Task statement — Copy out each line below that has the word "square" in it.

Task input —
▼▼▼
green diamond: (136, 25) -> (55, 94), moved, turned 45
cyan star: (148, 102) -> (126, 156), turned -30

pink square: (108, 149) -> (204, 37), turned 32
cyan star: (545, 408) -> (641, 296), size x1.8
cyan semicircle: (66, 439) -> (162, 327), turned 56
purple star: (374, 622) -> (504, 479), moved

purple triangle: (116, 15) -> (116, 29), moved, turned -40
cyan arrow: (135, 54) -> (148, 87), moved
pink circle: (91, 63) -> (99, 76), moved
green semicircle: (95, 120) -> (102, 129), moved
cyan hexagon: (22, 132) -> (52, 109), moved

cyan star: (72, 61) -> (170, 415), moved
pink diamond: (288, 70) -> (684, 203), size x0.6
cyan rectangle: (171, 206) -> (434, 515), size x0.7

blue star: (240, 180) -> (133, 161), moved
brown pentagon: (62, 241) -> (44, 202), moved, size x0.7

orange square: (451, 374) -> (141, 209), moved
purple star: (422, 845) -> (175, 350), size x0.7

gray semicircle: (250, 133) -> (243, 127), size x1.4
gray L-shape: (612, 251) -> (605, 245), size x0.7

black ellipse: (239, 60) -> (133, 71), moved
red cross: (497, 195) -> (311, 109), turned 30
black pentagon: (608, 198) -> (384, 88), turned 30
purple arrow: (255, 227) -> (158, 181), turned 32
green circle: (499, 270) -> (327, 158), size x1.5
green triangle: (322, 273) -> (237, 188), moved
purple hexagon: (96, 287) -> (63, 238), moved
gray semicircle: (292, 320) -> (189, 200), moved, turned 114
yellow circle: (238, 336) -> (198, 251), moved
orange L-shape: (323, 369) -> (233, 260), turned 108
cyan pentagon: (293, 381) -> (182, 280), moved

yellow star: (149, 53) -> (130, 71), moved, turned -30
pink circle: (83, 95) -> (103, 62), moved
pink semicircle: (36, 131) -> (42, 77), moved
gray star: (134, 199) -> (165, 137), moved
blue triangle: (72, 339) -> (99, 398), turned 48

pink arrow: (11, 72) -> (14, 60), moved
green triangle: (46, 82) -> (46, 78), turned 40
▲▲▲
Solution for this problem —
pink square: (108, 149) -> (204, 37), turned 32
orange square: (451, 374) -> (141, 209), moved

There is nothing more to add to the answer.